__Challenge__: From the items below, please pull out the lines starting at the one containing "sub-59 m fragments." and ending at the one containing "road 4 (primary): [(46,239),(45,380)]", both included. Copy them word for word.

__Given data__:
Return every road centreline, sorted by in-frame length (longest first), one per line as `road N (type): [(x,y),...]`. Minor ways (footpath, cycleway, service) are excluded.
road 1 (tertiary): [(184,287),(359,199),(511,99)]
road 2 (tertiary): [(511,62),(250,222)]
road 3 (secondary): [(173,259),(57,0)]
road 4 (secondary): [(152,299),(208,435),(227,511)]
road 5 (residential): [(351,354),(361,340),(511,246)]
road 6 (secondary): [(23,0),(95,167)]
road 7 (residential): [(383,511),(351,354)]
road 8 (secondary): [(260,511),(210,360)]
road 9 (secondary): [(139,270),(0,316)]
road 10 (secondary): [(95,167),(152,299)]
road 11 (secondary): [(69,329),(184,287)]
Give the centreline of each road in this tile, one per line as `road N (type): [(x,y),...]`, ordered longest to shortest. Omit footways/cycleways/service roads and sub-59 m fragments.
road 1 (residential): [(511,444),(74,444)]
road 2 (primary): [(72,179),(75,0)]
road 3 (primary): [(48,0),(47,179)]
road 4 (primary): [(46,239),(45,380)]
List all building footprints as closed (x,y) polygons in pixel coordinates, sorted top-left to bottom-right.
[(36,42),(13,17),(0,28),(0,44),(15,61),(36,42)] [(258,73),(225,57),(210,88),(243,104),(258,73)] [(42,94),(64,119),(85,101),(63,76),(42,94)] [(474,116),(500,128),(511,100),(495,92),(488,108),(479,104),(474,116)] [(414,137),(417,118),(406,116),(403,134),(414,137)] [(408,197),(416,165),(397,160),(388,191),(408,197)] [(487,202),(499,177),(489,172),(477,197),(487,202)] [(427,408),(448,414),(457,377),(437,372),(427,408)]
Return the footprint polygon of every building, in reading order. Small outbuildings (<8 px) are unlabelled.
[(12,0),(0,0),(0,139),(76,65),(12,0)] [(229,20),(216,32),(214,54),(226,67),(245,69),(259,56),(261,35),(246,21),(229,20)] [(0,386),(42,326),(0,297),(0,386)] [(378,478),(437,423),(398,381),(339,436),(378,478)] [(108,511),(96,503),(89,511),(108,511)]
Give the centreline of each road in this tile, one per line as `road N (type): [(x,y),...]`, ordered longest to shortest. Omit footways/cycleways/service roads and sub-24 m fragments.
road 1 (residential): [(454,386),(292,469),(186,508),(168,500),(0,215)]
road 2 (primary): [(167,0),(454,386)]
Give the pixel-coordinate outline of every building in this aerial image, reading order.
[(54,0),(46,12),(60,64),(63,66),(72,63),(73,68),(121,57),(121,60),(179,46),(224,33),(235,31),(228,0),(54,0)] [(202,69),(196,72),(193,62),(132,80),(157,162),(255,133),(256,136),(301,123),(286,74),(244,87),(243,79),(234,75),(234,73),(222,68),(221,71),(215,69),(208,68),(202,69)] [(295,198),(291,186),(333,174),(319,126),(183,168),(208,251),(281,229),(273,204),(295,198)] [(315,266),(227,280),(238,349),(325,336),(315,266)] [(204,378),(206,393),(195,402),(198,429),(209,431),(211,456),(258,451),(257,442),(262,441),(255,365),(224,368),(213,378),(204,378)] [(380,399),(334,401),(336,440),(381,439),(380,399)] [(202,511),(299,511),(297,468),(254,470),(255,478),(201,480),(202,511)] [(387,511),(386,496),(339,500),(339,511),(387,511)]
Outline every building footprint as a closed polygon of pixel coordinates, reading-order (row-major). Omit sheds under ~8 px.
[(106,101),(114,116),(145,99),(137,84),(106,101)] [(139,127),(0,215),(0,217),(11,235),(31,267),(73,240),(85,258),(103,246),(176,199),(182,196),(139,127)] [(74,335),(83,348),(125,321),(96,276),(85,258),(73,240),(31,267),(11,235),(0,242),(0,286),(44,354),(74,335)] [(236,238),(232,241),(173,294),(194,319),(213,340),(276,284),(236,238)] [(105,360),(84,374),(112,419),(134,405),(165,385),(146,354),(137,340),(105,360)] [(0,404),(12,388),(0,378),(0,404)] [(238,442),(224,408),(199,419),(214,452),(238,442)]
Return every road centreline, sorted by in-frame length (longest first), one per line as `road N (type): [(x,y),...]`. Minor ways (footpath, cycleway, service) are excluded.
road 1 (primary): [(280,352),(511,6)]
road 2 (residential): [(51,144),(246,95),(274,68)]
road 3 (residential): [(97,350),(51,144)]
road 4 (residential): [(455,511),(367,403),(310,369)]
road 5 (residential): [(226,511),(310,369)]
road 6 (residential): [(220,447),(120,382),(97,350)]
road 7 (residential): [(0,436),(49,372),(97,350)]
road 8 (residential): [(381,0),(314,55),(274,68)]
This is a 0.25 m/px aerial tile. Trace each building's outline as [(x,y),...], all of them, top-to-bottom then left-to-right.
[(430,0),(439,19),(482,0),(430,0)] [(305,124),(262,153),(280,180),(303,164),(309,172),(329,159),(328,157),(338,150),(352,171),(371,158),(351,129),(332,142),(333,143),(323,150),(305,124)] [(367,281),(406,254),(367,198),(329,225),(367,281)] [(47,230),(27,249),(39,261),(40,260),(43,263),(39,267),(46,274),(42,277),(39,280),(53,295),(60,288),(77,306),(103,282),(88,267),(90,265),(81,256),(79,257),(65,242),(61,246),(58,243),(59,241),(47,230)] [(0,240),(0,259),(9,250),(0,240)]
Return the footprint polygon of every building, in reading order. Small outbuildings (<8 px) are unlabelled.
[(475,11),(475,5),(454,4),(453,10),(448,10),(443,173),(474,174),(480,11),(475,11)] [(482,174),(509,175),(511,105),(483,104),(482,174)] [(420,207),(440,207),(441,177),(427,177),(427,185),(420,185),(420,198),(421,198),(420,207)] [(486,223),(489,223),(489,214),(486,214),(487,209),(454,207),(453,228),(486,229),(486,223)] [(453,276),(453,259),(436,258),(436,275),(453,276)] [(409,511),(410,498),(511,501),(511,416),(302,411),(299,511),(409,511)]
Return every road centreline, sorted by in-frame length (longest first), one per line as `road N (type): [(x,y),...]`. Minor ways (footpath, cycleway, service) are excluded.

__Response to this exercise__:
Give the centreline of each road in this tile, one per line as `road N (type): [(x,y),...]`, ordered longest to shortest. Omit footways/cycleways/service roads and sub-59 m fragments.
road 1 (residential): [(511,444),(74,444)]
road 2 (primary): [(72,179),(75,0)]
road 3 (primary): [(48,0),(47,179)]
road 4 (primary): [(46,239),(45,380)]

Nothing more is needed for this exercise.